YOUR OBJECTIVE:
If a picture appears in the records, leave it out and transcribe the rest exactly.

EXTRACTED RECORDS:

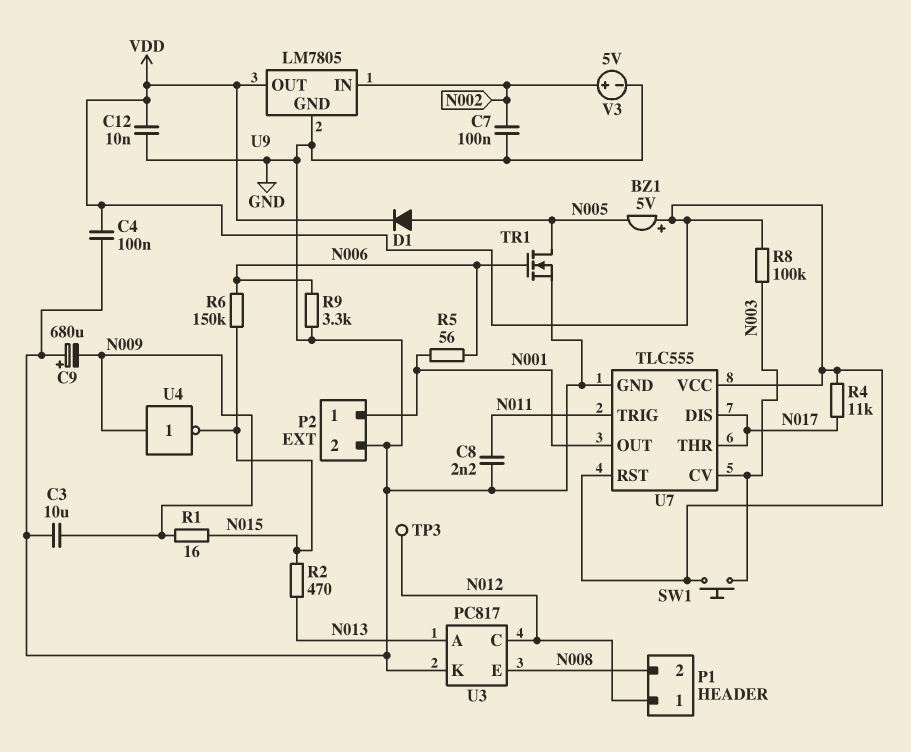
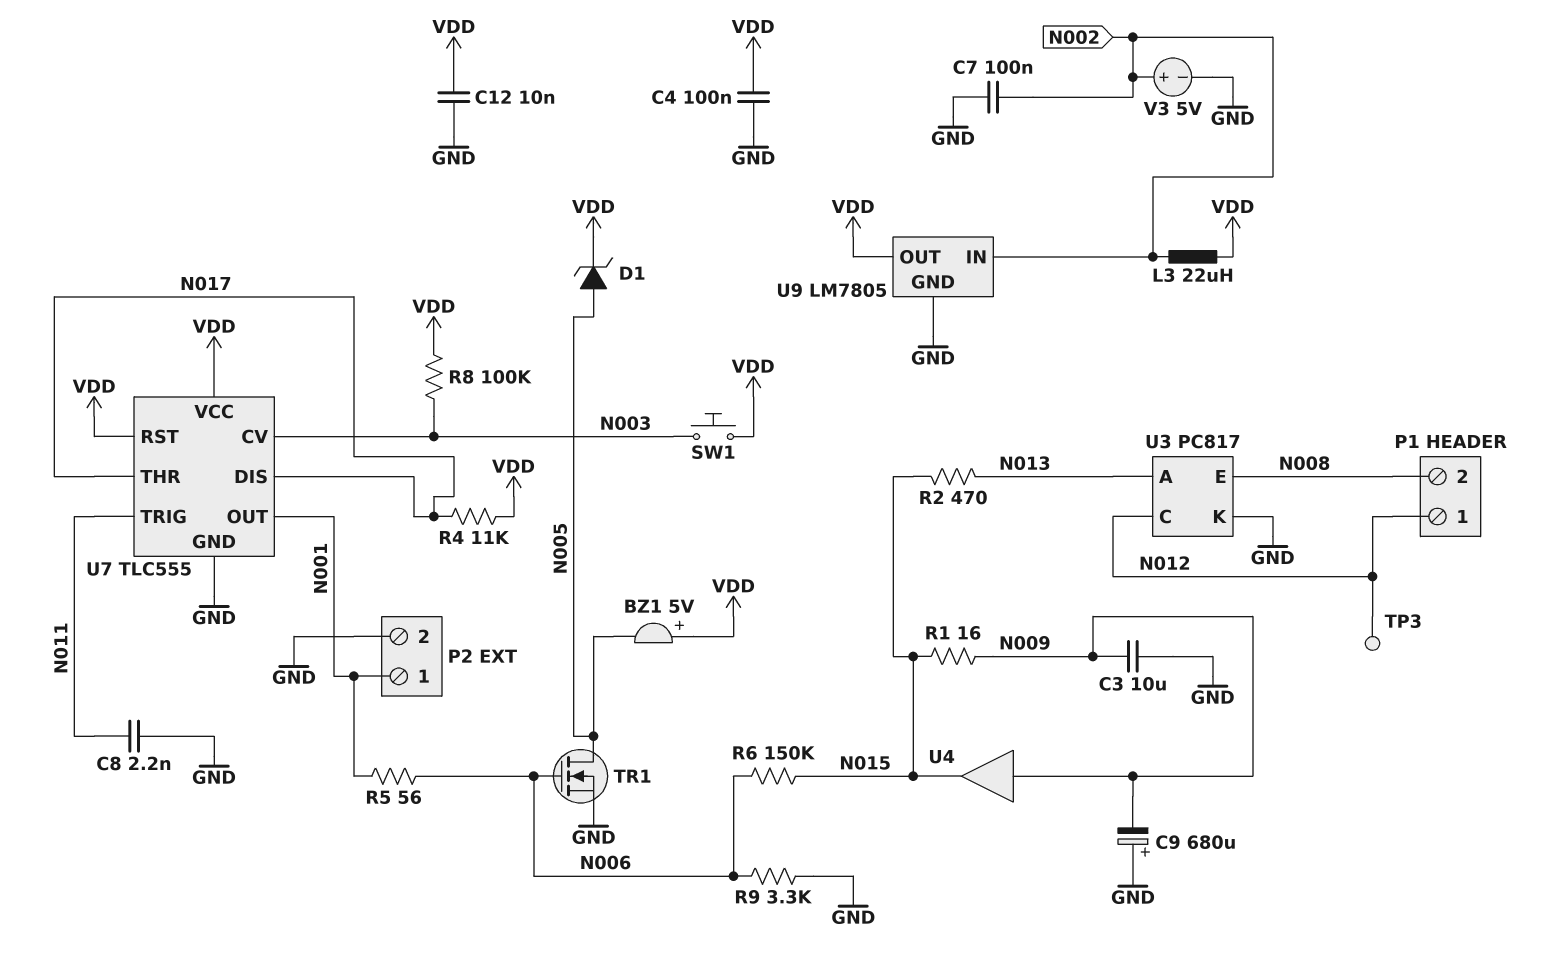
D1: diode (A N005, K VDD) -> zener (A N005, K VDD)
L3: none -> 22uH (N002, VDD)
U4: NOT (in N009, out N015) -> buffer (in N009, out N015)

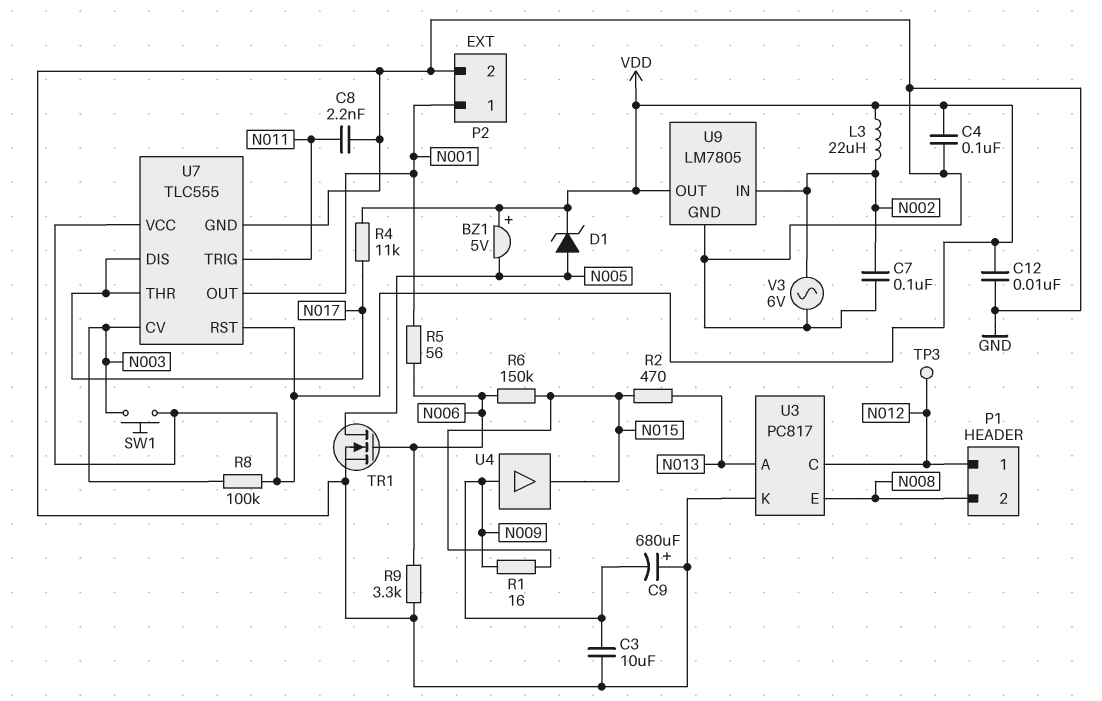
V3: 5V (plus N002, minus GND) -> AC 6V (GND, N002)

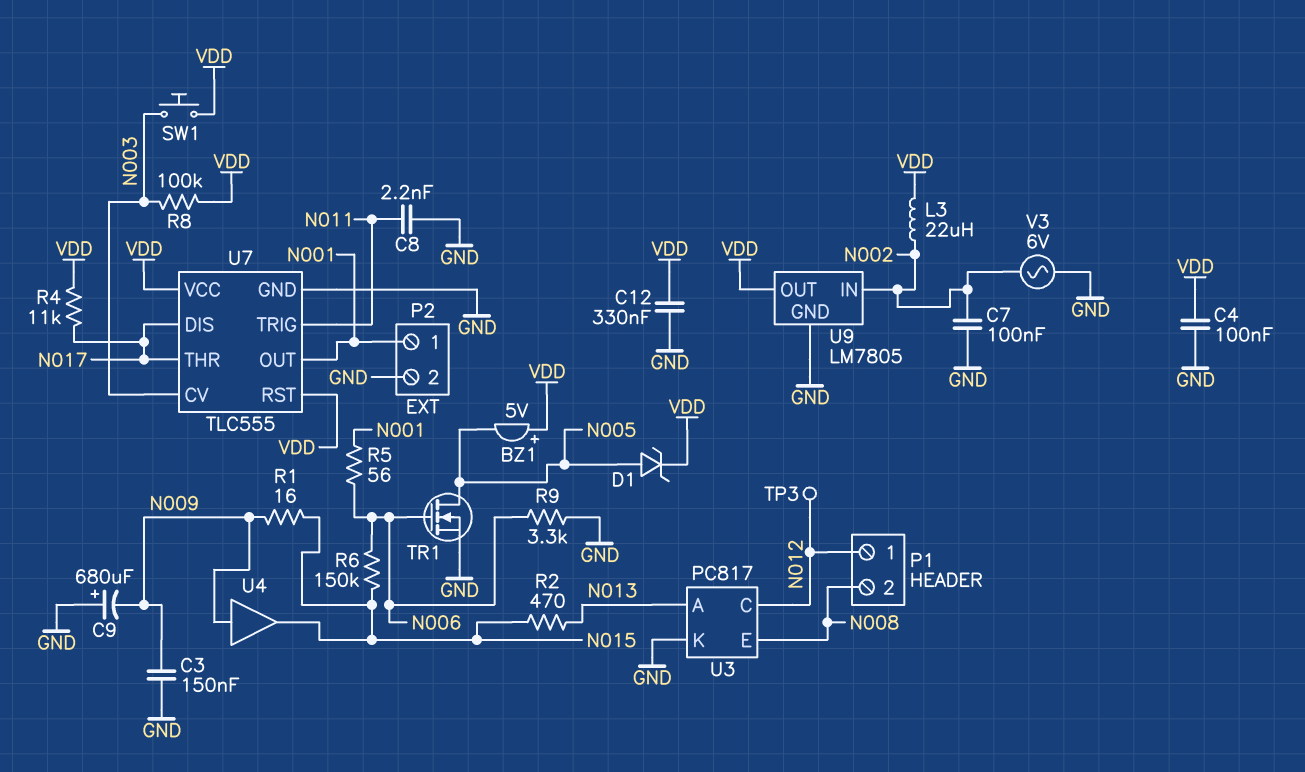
C3: 10uF (GND, N009) -> 150nF (GND, N009)
C12: 10nF (GND, VDD) -> 330nF (GND, VDD)

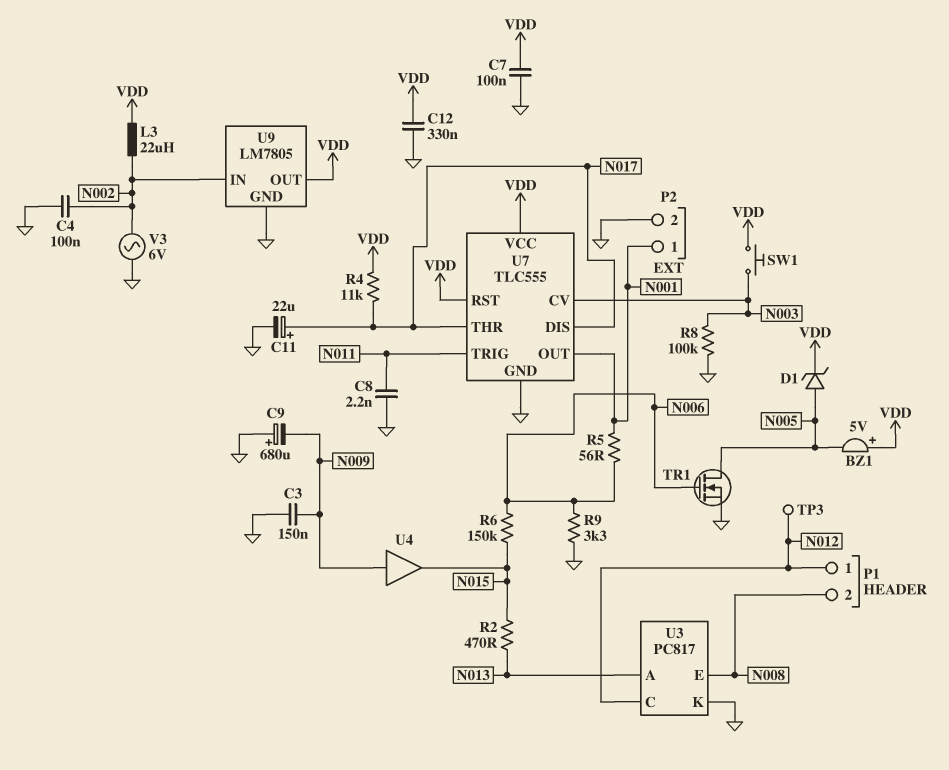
C4: 100nF (GND, VDD) -> 100nF (GND, N002)
C7: 100nF (GND, N002) -> 100nF (GND, VDD)
C11: none -> 22uF (plus N017, minus GND)
R1: 16 (N009, N015) -> none
R8: 100k (N003, VDD) -> 100k (GND, N003)

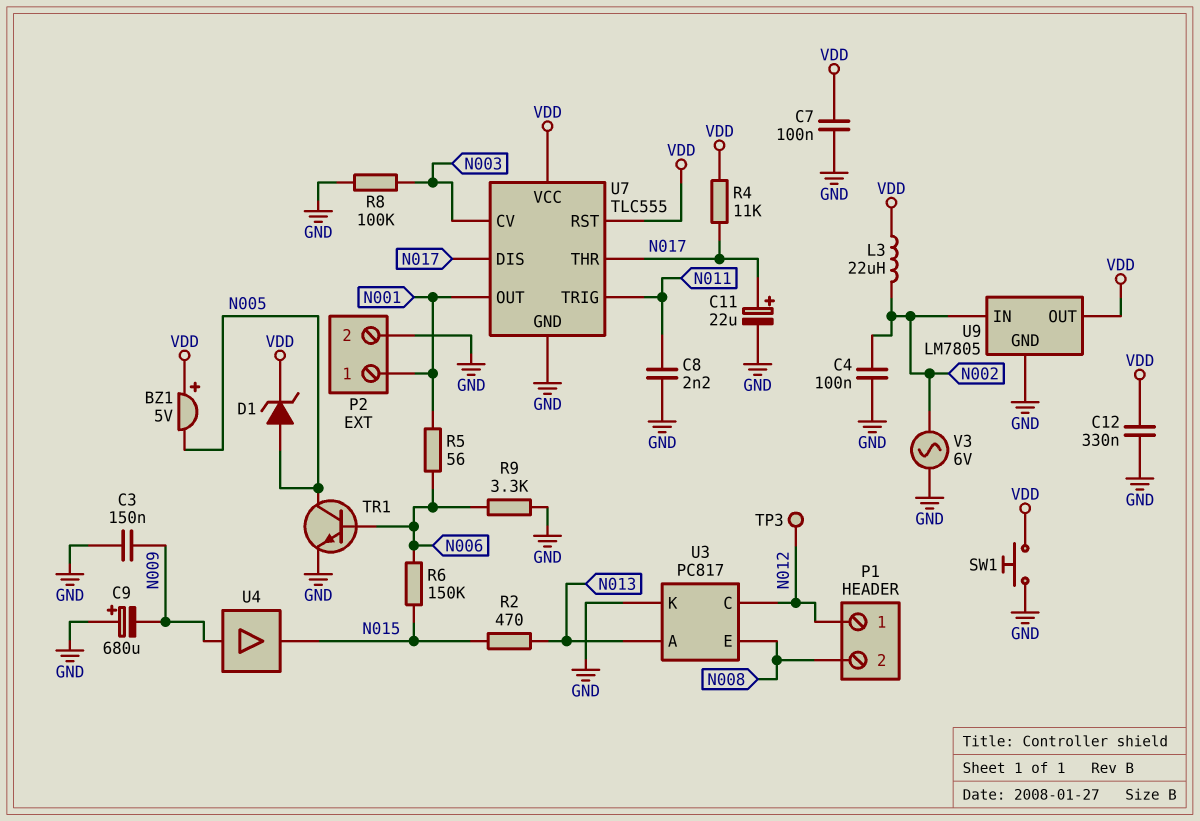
SW1: button (N003, VDD) -> button (GND, VDD)
TR1: NMOS (G N006, D N005, S GND) -> NPN (B N006, C N005, E GND)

SOLUTION FOR THIS EXERCISE:
D1: diode (A N005, K VDD) -> zener (A N005, K VDD)
L3: none -> 22uH (N002, VDD)
U4: NOT (in N009, out N015) -> buffer (in N009, out N015)

V3: 5V (plus N002, minus GND) -> AC 6V (GND, N002)

C3: 10uF (GND, N009) -> 150nF (GND, N009)
C12: 10nF (GND, VDD) -> 330nF (GND, VDD)

C4: 100nF (GND, VDD) -> 100nF (GND, N002)
C7: 100nF (GND, N002) -> 100nF (GND, VDD)
C11: none -> 22uF (plus N017, minus GND)
R1: 16 (N009, N015) -> none
R8: 100k (N003, VDD) -> 100k (GND, N003)

SW1: button (N003, VDD) -> button (GND, VDD)
TR1: NMOS (G N006, D N005, S GND) -> NPN (B N006, C N005, E GND)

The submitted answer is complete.